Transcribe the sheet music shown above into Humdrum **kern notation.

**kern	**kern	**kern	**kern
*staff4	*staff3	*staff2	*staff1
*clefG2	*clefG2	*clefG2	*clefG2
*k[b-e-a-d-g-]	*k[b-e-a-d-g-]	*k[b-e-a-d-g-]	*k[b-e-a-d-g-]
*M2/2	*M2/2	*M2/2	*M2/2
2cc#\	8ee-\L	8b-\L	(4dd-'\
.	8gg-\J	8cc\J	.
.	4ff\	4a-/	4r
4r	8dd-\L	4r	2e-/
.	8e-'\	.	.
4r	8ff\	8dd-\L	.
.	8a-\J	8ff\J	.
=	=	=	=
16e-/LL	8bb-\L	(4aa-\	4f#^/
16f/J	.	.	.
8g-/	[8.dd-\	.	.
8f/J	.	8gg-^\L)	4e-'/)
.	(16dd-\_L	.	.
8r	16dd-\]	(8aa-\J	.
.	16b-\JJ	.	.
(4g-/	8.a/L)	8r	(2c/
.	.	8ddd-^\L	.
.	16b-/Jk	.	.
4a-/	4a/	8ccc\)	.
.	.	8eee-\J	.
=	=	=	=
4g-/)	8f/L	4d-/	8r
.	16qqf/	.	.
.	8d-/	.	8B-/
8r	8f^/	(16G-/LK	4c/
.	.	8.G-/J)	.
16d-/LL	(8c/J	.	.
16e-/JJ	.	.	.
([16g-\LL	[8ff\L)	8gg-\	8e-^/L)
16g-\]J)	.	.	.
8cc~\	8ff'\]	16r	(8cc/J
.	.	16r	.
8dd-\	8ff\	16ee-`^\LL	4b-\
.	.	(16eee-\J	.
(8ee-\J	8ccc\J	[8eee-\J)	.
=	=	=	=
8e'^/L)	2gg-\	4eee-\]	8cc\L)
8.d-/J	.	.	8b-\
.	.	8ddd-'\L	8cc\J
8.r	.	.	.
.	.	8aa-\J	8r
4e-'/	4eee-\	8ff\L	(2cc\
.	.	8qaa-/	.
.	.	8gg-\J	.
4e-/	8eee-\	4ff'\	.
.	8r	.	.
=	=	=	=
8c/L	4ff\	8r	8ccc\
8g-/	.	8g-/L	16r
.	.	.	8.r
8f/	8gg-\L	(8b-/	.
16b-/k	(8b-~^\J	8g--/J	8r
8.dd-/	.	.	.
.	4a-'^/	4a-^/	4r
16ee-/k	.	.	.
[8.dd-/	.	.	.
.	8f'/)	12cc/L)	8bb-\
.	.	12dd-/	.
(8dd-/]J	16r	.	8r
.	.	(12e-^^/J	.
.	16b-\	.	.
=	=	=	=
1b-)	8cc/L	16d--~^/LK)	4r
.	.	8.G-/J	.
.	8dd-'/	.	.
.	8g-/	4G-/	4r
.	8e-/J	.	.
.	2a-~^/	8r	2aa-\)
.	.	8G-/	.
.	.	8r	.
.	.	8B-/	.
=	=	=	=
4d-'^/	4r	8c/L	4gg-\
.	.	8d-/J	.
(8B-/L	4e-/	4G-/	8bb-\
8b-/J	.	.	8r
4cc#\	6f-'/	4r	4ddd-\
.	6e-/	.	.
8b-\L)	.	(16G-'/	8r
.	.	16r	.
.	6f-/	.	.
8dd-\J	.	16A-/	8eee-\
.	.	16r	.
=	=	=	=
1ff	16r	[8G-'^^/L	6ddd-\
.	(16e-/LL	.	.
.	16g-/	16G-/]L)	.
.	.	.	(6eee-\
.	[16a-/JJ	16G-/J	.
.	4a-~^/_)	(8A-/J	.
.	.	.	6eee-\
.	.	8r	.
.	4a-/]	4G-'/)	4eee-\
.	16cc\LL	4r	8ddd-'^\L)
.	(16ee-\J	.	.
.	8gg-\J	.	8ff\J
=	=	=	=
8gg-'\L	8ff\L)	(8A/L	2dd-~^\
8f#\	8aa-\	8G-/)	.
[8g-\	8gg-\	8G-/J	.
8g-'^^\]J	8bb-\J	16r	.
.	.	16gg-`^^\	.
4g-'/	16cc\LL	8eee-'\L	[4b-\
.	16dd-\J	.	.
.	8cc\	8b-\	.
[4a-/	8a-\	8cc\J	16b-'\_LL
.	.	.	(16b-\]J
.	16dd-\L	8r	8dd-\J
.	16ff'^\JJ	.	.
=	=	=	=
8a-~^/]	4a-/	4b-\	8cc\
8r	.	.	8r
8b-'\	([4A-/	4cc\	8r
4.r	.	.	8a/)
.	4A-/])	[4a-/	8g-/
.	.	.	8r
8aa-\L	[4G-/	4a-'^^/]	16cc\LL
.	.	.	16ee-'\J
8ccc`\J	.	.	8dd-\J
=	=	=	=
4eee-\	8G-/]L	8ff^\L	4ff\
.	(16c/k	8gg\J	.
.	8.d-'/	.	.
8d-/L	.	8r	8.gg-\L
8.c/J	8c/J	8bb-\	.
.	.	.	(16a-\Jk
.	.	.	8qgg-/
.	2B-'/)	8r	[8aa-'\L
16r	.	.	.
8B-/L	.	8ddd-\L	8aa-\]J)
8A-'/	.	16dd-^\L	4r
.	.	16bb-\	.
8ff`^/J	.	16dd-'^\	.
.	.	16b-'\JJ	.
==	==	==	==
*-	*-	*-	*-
========================
Problem details:
Identify each line in the records above that contains the string "kern" and copy every such line in full. Uppercase and lowercase letters must match exactly.

Solved problem:
Transcribe the sheet music shown above into Humdrum **kern notation.
**kern	**kern	**kern	**kern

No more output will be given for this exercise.